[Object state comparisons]
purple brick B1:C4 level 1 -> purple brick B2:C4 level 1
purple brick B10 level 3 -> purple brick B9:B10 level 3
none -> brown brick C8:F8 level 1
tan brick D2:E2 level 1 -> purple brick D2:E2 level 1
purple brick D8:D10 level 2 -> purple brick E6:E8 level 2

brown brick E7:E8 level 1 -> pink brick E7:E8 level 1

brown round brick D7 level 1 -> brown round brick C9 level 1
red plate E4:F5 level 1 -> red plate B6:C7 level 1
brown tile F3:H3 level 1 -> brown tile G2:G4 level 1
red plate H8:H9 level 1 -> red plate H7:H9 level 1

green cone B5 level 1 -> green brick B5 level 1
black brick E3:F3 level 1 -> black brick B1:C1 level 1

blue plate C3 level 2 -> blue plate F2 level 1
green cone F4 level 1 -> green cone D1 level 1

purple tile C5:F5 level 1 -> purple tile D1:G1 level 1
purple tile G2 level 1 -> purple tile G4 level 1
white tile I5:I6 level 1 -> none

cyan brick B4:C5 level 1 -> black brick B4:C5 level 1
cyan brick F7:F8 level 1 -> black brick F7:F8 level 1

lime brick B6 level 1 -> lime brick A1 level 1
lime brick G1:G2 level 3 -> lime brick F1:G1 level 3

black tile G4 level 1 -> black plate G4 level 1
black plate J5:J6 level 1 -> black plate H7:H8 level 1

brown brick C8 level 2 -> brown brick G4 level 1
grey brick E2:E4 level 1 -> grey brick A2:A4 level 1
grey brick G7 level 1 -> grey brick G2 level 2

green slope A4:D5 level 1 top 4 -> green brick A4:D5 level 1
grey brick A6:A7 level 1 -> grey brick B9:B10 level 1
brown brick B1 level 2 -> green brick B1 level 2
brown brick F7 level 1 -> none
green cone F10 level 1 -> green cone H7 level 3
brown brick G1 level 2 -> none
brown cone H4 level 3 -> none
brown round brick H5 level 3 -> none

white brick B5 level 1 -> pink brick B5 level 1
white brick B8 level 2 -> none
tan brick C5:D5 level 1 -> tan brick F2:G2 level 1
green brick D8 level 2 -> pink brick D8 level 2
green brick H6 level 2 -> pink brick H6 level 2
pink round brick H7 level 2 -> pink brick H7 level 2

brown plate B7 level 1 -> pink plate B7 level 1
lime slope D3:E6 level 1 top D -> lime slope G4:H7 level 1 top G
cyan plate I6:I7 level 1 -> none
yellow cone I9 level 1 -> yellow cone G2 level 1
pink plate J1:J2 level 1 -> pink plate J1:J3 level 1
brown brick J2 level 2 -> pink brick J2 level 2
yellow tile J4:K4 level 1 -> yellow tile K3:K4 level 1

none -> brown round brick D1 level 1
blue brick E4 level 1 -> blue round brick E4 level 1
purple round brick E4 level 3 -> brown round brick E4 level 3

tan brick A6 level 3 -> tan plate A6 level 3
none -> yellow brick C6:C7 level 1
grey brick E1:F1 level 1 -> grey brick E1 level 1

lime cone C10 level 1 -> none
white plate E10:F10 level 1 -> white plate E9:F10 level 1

» YOUR ASSIGNMENT: Say how many lines in the records contain the string "slope", and say nothing else.

» TASK OUTPUT: 2